### Instructions for the task
Whenever a line below holds the word "blue", count it; please give only the final number.

The input section start

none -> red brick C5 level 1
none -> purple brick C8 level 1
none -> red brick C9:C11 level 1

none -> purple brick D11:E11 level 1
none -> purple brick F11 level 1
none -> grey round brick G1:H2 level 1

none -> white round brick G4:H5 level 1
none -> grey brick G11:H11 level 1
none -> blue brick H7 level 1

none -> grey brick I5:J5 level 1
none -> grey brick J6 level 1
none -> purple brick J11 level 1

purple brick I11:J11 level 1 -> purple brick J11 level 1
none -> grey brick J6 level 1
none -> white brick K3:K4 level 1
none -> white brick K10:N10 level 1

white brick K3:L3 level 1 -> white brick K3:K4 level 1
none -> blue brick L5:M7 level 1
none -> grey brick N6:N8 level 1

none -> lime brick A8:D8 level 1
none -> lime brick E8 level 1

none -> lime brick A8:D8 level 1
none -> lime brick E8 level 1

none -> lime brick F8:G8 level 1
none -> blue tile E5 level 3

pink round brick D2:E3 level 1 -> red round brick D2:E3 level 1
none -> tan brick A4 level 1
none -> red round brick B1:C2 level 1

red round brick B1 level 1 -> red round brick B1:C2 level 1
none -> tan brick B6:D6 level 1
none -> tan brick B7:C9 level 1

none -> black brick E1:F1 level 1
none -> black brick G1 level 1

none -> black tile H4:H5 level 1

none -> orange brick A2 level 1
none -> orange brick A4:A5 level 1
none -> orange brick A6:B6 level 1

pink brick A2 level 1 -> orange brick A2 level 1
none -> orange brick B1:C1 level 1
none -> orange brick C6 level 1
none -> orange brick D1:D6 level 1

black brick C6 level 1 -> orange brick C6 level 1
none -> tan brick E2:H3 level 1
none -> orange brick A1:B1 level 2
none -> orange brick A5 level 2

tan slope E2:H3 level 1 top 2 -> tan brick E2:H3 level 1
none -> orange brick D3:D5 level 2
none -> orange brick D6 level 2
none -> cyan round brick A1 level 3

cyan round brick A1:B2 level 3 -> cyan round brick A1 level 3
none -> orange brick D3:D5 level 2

The input section end

### Task solution
3